§ Work to be completed
From the material below, copy out each line with the word "none" in it.

§ Data for processing
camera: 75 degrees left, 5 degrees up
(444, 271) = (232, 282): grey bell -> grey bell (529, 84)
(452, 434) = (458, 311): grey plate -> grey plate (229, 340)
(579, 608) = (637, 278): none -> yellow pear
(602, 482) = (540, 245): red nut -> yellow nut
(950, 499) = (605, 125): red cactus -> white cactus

==

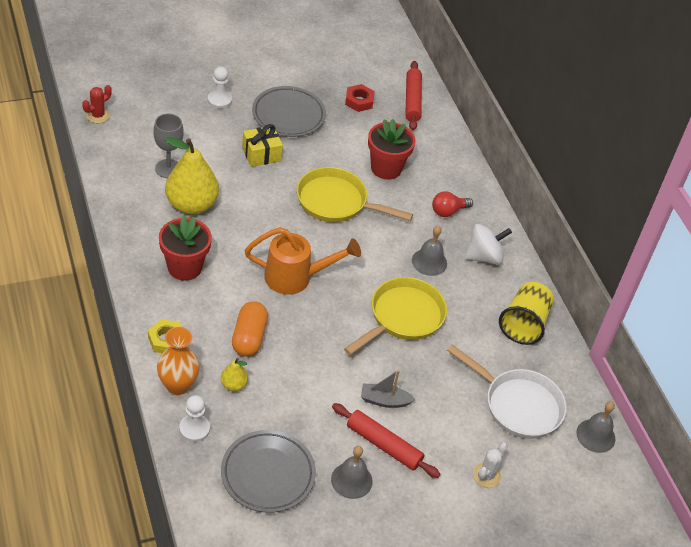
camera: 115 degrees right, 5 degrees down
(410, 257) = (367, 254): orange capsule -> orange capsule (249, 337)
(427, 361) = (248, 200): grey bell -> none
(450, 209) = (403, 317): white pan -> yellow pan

§ Your solution
(579, 608) = (637, 278): none -> yellow pear
(427, 361) = (248, 200): grey bell -> none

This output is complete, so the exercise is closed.